- [Collection entries]:
- - - - - - -
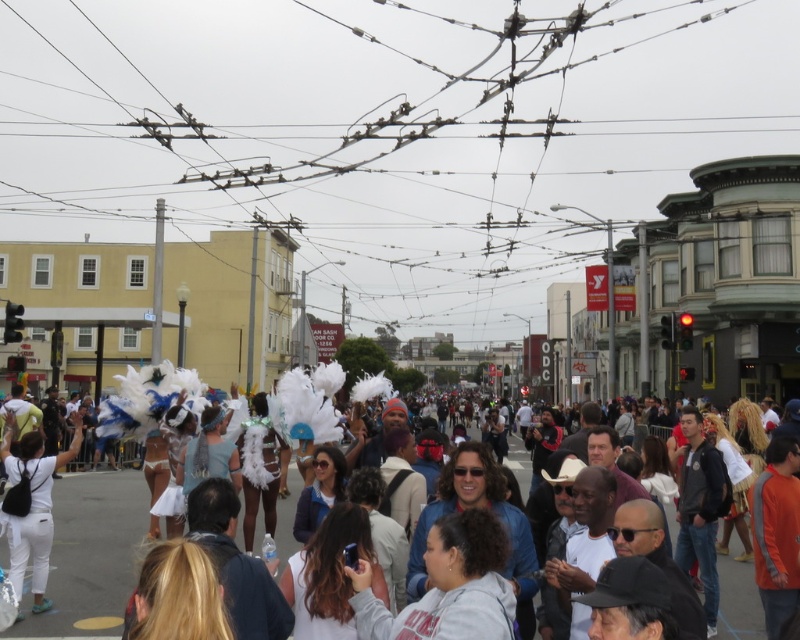
Is metallic wires at center shorter than white matte backpack at lower left?

In fact, metallic wires at center may be taller than white matte backpack at lower left.

Can you confirm if metallic wires at center is positioned below white matte backpack at lower left?

No, metallic wires at center is not below white matte backpack at lower left.

Between point (470, 97) and point (36, 609), which one is positioned in front?

Point (36, 609)

At what (x,y) coordinates should I click in order to perform the action: click on metallic wires at center. Please return your answer as a coordinate pair (x, y). The height and width of the screenshot is (640, 800). Looking at the image, I should click on (389, 154).

Is metallic wires at center taller than white feathered costumes at center?

Yes.

Measure the distance between point [702,148] and camera.

Point [702,148] is 1093.60 feet from camera.

Where is `metallic wires at center`? metallic wires at center is located at coordinates (389, 154).

Between white feathered costumes at center and white matte backpack at lower left, which one appears on the left side from the viewer's perspective?

Positioned to the left is white matte backpack at lower left.

Where is `white feathered costumes at center`? white feathered costumes at center is located at coordinates (90, 554).

Who is more distant from viewer, (78, 630) or (10, 548)?

Positioned behind is point (10, 548).

Identify the location of white feathered costumes at center. This screenshot has height=640, width=800. (90, 554).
- - - - - - -
- [What is required]:
Pick out each line in the items above that contains the string "height".

- [The completed task]:
At what (x,y) coordinates should I click in order to perform the action: click on metallic wires at center. Please return your answer as a coordinate pair (x, y). The height and width of the screenshot is (640, 800). Looking at the image, I should click on (389, 154).
Identify the location of white feathered costumes at center. This screenshot has height=640, width=800. (90, 554).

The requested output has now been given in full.